*** Block opens ***

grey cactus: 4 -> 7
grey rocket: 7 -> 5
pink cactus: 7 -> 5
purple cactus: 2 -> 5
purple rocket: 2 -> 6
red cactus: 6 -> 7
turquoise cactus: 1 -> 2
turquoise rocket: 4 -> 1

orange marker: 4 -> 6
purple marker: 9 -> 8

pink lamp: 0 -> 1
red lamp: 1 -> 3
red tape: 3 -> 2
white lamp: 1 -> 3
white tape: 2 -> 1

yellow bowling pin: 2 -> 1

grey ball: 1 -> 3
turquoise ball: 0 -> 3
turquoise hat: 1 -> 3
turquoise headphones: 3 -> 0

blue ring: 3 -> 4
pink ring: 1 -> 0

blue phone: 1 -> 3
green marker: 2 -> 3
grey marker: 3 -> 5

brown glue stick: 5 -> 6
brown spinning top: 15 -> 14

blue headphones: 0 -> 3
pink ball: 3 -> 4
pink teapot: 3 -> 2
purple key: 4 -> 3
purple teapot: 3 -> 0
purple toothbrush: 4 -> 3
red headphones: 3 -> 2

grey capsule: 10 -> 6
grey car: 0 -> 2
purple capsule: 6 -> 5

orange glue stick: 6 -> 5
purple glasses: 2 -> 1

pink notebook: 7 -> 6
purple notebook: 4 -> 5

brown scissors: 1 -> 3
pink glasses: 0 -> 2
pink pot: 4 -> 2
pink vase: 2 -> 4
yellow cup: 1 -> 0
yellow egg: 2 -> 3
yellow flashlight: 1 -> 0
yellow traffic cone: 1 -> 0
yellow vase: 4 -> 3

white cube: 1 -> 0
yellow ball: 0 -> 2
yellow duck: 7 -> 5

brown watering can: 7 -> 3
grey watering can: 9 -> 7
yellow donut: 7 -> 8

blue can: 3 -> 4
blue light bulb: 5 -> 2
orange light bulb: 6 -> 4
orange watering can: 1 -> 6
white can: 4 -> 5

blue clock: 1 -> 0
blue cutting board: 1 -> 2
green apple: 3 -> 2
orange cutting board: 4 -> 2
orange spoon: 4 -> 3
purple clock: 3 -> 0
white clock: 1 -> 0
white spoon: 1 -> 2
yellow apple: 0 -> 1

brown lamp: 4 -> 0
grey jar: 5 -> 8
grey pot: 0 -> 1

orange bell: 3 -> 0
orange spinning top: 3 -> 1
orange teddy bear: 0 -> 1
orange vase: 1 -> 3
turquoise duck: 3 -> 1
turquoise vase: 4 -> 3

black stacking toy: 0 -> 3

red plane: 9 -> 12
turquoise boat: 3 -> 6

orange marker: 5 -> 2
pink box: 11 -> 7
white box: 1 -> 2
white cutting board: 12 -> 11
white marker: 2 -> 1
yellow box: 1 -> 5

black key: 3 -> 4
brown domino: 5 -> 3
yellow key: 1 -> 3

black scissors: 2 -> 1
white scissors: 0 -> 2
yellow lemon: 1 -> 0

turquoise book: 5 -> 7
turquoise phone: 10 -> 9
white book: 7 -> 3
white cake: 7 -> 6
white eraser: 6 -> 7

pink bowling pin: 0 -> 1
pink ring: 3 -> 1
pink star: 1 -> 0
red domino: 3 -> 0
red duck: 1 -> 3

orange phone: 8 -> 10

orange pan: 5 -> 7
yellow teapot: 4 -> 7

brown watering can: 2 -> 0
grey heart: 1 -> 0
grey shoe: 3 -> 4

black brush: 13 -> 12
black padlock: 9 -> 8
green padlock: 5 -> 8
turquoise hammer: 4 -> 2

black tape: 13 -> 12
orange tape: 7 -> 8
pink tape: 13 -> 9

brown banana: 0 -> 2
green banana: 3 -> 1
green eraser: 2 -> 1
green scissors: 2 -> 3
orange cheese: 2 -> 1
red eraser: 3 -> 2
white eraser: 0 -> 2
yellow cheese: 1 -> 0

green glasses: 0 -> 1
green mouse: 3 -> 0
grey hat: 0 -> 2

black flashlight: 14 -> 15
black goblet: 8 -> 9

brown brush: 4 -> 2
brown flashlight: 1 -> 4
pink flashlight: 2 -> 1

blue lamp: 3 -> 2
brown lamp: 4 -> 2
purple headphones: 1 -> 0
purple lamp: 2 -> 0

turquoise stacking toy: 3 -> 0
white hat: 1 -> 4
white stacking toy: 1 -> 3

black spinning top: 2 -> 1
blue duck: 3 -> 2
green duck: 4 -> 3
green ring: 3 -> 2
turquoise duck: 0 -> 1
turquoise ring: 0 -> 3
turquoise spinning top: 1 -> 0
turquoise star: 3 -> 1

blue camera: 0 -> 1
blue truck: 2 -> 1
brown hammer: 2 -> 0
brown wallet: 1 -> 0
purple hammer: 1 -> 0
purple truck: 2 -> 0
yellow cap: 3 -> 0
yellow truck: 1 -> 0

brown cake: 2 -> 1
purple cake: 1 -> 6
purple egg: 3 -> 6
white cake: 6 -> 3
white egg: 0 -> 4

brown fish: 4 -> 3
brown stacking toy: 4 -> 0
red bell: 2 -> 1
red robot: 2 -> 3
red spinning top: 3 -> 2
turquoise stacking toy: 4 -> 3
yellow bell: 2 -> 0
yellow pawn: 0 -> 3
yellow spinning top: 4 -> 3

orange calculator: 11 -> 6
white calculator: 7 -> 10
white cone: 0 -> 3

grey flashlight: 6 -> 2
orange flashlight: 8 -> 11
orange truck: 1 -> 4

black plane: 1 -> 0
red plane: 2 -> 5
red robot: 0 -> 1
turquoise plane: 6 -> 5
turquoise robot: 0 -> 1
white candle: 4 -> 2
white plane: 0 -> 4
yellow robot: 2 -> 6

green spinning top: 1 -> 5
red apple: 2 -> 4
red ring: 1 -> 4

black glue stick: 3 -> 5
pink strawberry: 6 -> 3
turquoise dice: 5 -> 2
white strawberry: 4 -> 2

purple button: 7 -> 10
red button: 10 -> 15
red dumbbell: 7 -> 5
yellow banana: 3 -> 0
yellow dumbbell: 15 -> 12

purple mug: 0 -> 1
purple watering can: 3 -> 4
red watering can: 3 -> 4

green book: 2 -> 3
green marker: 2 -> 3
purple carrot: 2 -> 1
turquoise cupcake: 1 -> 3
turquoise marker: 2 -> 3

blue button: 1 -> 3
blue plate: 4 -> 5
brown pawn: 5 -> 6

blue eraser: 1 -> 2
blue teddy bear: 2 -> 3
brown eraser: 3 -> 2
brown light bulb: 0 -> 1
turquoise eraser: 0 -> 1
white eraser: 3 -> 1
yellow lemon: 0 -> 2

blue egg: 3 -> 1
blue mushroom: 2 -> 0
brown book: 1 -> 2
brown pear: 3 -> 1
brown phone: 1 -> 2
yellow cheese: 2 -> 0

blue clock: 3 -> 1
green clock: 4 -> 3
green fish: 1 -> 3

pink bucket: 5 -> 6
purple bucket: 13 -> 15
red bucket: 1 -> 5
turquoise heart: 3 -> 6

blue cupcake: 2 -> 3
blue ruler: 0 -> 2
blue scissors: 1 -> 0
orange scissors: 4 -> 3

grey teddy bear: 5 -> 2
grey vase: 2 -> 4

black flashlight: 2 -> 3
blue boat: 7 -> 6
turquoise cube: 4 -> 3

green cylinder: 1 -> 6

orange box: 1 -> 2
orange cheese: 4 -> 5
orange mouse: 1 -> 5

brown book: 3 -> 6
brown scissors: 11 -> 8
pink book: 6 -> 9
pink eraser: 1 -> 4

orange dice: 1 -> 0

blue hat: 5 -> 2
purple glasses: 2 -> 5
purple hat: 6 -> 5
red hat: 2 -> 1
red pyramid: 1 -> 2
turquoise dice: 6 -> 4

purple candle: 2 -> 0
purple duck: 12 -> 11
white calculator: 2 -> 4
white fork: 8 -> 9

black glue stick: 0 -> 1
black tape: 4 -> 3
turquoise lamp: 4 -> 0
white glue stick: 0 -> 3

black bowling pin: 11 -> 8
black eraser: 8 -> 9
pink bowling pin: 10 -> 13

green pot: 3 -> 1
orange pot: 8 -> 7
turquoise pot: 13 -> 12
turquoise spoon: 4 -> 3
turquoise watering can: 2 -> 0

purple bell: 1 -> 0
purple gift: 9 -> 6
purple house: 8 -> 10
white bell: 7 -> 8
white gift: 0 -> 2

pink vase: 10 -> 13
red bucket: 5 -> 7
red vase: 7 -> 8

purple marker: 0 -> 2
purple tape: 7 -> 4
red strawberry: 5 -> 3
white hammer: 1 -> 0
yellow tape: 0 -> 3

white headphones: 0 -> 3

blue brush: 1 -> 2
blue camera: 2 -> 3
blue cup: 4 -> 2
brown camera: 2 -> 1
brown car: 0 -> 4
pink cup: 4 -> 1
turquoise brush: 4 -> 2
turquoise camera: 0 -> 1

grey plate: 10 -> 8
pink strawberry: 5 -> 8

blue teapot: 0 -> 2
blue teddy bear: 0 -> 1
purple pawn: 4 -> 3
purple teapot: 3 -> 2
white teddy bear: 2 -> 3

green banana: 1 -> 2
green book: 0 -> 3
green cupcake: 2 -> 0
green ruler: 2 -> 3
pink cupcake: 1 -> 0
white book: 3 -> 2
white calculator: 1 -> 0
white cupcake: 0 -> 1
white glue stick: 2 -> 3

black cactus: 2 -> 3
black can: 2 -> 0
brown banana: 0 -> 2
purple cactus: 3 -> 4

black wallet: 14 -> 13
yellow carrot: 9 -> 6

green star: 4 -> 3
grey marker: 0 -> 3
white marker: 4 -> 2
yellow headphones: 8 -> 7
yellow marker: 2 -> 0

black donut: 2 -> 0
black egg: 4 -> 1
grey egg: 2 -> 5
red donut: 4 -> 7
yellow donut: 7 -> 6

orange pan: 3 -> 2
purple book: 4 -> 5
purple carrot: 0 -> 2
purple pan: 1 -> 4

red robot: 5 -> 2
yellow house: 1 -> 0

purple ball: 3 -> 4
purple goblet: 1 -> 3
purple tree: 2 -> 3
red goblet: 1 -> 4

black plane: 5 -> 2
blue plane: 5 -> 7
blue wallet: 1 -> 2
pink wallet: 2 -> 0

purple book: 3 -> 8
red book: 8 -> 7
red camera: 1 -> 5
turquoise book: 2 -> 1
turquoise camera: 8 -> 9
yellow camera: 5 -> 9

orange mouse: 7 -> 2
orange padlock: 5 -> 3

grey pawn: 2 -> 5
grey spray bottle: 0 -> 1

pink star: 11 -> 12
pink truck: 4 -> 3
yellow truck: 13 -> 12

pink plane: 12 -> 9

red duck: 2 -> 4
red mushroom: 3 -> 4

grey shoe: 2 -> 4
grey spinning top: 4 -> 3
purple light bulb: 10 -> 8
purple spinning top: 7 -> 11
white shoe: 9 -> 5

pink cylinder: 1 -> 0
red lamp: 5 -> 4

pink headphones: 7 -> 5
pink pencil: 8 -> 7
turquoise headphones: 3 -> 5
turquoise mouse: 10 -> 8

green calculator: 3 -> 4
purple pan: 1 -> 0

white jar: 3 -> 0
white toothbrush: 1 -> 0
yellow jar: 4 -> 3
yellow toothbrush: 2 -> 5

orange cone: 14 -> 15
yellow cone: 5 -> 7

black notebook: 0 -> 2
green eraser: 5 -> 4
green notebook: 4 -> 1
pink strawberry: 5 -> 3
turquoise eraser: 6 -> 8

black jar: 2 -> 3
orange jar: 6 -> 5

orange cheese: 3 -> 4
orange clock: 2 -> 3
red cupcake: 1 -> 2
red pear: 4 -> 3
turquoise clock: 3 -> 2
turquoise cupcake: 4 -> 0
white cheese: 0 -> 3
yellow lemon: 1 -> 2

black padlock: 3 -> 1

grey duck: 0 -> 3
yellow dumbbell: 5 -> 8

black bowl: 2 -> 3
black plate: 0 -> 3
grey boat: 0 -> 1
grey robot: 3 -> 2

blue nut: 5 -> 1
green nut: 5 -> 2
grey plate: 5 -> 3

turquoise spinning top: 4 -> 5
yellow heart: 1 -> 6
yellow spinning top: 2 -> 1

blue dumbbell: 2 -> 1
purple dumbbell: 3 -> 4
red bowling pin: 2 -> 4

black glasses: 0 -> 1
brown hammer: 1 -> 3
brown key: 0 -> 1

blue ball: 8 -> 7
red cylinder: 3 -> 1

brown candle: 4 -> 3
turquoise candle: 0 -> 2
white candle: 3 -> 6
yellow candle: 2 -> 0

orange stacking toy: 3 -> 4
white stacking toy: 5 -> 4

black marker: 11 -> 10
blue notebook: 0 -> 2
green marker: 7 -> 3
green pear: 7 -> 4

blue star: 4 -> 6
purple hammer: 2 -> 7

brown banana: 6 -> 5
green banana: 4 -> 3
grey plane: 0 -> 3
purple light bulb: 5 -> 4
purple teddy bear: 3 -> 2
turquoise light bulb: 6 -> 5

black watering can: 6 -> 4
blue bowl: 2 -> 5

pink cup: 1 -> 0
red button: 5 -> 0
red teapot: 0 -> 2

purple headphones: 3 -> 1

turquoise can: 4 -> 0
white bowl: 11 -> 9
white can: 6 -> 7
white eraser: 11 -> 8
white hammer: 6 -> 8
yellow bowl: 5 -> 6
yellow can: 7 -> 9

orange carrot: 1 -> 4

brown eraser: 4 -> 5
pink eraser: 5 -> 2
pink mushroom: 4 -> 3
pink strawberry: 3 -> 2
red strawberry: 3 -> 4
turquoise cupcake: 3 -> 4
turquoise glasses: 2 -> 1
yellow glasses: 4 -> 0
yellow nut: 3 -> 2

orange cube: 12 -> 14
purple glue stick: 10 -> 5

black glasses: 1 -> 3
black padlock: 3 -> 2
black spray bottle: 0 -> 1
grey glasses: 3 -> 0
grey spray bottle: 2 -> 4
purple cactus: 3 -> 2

*** Block closes ***

• TASK PROMPT:
What are the lines above, starting at the one with "purple headphones: 1 -> 0" and ending at the one with "red robot: 0 -> 1"? Give them again exactly, and only them.

• PROBLEM SOLUTION:
purple headphones: 1 -> 0
purple lamp: 2 -> 0

turquoise stacking toy: 3 -> 0
white hat: 1 -> 4
white stacking toy: 1 -> 3

black spinning top: 2 -> 1
blue duck: 3 -> 2
green duck: 4 -> 3
green ring: 3 -> 2
turquoise duck: 0 -> 1
turquoise ring: 0 -> 3
turquoise spinning top: 1 -> 0
turquoise star: 3 -> 1

blue camera: 0 -> 1
blue truck: 2 -> 1
brown hammer: 2 -> 0
brown wallet: 1 -> 0
purple hammer: 1 -> 0
purple truck: 2 -> 0
yellow cap: 3 -> 0
yellow truck: 1 -> 0

brown cake: 2 -> 1
purple cake: 1 -> 6
purple egg: 3 -> 6
white cake: 6 -> 3
white egg: 0 -> 4

brown fish: 4 -> 3
brown stacking toy: 4 -> 0
red bell: 2 -> 1
red robot: 2 -> 3
red spinning top: 3 -> 2
turquoise stacking toy: 4 -> 3
yellow bell: 2 -> 0
yellow pawn: 0 -> 3
yellow spinning top: 4 -> 3

orange calculator: 11 -> 6
white calculator: 7 -> 10
white cone: 0 -> 3

grey flashlight: 6 -> 2
orange flashlight: 8 -> 11
orange truck: 1 -> 4

black plane: 1 -> 0
red plane: 2 -> 5
red robot: 0 -> 1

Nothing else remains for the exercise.